Edit the rows from the start through the line containing "Return the footprint", replacing "centreline" with "centerline" and leaving all other text unchanged.

..............................

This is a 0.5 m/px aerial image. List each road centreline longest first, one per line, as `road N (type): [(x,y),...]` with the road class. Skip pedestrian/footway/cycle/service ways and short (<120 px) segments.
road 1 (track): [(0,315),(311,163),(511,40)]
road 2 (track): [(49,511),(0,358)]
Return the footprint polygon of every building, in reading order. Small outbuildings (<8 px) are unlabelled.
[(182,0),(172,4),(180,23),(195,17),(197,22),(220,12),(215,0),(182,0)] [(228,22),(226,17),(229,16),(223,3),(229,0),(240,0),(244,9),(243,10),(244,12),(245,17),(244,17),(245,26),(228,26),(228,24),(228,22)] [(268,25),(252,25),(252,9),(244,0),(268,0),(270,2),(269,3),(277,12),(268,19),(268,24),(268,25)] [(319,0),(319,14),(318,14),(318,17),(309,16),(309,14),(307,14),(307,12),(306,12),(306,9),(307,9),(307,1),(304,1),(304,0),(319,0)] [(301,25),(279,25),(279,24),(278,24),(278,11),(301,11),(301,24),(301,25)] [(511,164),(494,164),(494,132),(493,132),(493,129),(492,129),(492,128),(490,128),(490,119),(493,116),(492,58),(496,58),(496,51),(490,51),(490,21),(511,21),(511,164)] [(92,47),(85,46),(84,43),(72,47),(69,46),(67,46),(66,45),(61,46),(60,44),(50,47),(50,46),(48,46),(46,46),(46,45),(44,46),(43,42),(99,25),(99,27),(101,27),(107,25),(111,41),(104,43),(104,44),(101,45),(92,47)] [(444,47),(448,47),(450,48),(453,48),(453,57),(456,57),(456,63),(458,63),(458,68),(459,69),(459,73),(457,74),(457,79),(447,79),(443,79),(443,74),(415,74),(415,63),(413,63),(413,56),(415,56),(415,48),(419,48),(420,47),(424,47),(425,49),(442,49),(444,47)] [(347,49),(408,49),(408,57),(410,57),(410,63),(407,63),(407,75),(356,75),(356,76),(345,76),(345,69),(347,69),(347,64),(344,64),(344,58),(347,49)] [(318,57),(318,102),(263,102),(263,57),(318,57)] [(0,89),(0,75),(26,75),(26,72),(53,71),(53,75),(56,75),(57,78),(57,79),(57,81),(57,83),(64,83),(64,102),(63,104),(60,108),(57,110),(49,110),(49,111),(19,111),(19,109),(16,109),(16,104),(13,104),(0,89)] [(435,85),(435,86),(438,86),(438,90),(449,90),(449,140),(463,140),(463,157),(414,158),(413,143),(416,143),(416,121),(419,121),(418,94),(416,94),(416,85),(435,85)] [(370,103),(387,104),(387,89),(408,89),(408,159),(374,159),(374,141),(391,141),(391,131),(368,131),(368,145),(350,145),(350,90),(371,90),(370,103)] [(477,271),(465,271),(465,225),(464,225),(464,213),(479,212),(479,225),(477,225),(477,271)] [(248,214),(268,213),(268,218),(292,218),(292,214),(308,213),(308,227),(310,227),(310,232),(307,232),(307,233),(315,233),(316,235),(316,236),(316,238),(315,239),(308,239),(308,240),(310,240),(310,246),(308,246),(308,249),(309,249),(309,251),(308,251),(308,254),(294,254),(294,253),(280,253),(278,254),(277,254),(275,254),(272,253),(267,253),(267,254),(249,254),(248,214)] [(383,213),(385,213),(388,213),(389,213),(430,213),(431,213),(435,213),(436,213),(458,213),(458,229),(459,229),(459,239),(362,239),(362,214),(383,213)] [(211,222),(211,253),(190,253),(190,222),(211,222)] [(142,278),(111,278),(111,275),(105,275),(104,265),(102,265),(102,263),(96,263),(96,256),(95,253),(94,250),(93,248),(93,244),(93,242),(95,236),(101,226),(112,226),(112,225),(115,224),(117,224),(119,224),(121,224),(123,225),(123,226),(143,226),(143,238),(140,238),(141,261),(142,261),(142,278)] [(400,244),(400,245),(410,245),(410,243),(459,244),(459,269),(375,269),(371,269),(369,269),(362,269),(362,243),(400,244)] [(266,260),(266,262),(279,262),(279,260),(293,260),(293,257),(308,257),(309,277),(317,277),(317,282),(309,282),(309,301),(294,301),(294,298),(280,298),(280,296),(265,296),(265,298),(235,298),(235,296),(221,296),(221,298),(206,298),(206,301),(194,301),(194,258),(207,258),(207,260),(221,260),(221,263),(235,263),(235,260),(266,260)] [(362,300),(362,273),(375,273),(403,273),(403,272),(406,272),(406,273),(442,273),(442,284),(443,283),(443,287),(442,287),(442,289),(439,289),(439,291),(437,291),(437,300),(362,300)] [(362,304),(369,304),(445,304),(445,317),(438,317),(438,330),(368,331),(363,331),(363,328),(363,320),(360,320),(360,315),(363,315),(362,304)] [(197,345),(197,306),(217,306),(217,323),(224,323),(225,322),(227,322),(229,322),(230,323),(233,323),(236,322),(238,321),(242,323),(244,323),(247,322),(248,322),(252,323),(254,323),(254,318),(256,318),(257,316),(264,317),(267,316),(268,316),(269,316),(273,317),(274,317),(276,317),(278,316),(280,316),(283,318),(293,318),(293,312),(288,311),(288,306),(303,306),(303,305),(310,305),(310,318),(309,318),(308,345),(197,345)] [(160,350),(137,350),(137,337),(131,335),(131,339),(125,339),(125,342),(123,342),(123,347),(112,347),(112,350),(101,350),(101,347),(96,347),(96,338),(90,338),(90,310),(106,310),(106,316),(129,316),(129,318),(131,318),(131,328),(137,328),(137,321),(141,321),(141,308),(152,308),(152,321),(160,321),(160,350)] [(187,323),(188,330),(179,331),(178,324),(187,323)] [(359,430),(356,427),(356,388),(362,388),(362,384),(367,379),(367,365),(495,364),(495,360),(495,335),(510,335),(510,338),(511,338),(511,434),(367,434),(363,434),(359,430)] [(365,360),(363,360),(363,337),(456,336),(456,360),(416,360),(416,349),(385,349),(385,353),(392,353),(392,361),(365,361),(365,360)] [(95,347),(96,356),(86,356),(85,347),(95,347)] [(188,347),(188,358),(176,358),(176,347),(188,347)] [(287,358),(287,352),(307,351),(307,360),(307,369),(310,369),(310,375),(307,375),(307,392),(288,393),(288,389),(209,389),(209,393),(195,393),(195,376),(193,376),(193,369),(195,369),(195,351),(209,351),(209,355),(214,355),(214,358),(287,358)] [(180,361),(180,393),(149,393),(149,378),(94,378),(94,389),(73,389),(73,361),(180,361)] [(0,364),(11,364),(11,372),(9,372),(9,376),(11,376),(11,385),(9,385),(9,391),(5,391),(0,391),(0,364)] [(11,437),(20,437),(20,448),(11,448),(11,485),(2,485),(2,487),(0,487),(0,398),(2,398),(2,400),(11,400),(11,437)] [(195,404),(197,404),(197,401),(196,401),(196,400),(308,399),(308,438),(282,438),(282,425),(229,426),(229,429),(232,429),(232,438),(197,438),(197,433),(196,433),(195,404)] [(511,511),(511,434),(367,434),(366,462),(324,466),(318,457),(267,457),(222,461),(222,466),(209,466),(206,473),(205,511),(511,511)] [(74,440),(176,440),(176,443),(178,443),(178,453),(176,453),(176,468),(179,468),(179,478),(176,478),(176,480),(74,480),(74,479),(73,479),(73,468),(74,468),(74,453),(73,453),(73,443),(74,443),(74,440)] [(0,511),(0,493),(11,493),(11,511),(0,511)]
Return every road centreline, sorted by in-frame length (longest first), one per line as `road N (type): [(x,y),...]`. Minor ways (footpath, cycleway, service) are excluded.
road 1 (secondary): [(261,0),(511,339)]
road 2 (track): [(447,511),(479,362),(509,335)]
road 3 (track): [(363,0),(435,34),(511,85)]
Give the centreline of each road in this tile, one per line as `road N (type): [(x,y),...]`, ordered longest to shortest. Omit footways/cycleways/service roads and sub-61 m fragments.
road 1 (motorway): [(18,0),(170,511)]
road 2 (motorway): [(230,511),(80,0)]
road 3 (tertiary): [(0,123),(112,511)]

..............................

Answer for this exercise:
This is a 0.5 m/px aerial image. List each road centerline longest first, one per line, as `road N (type): [(x,y),...]` with the road class. Skip pedestrian/footway/cycle/service ways and short (<120 px) segments.
road 1 (track): [(0,315),(311,163),(511,40)]
road 2 (track): [(49,511),(0,358)]
Return the footprint polygon of every building, in reading order. Small outbuildings (<8 px) are unlabelled.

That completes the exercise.